What is needed is an exact copy of the lines from the line containing "Here is an image." to the line containing "Where is adipose tissue in this image?", both lines included, and nothing else.

━━━━━━

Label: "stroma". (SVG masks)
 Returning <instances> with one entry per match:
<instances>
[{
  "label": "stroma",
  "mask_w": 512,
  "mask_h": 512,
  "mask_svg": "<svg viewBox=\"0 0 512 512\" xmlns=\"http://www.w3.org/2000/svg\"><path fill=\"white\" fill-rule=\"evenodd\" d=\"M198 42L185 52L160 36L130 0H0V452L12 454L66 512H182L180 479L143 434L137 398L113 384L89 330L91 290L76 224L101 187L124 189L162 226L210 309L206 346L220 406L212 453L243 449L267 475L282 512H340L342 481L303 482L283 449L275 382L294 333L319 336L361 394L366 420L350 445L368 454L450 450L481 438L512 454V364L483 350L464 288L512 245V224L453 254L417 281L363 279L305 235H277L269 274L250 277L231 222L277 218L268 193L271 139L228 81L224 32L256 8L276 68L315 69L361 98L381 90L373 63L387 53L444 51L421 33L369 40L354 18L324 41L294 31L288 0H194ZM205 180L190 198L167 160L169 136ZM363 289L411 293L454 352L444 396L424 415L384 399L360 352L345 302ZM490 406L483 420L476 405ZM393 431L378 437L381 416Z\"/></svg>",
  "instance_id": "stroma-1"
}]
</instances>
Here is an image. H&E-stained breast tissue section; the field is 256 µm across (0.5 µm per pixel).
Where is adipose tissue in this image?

━━━━━━

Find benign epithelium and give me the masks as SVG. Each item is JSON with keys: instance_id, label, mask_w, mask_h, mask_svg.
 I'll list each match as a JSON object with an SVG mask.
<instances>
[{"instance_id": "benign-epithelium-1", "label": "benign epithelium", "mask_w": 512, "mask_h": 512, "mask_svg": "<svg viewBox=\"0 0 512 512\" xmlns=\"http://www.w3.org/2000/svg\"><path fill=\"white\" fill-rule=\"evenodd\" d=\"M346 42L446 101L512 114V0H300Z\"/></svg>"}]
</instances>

━━━━━━

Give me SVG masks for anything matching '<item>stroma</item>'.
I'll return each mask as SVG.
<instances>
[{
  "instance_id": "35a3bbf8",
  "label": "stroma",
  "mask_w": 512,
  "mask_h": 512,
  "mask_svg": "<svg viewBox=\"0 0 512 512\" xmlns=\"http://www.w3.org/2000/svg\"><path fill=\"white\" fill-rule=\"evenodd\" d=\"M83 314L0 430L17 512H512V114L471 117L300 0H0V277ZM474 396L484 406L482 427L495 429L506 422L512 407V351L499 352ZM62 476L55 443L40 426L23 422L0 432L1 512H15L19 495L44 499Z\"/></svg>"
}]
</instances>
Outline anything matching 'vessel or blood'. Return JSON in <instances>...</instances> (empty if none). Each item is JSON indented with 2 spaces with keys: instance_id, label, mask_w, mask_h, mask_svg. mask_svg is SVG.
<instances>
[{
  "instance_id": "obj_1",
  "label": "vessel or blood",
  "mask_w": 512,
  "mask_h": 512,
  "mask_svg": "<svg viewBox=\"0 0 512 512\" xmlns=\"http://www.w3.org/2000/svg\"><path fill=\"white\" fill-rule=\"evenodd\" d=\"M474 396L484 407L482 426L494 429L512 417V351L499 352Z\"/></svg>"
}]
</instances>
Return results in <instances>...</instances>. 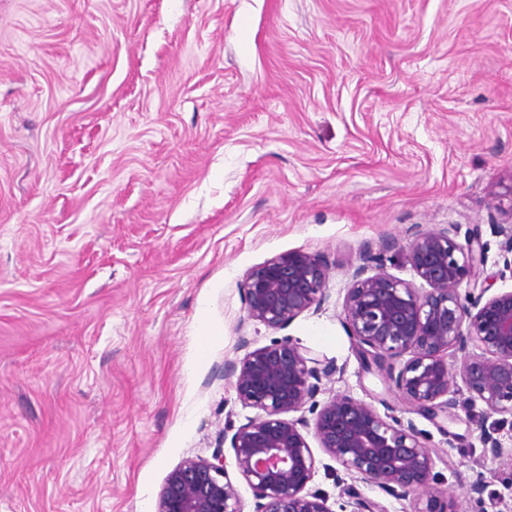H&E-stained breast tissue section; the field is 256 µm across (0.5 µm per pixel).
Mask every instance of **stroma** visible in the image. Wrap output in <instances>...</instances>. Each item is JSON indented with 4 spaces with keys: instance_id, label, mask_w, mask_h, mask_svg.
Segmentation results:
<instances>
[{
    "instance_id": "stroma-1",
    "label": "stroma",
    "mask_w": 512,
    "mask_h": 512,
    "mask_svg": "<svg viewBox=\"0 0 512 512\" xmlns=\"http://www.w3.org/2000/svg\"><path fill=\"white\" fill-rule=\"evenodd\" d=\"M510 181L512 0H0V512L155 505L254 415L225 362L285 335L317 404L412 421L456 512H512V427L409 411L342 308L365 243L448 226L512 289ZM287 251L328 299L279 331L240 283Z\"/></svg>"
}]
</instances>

━━━━━━

> OUTPUT:
Here is an image. H&E-stained breast tissue section; the field is 256 µm across (0.5 µm per pixel).
Where is adipose tissue in this image?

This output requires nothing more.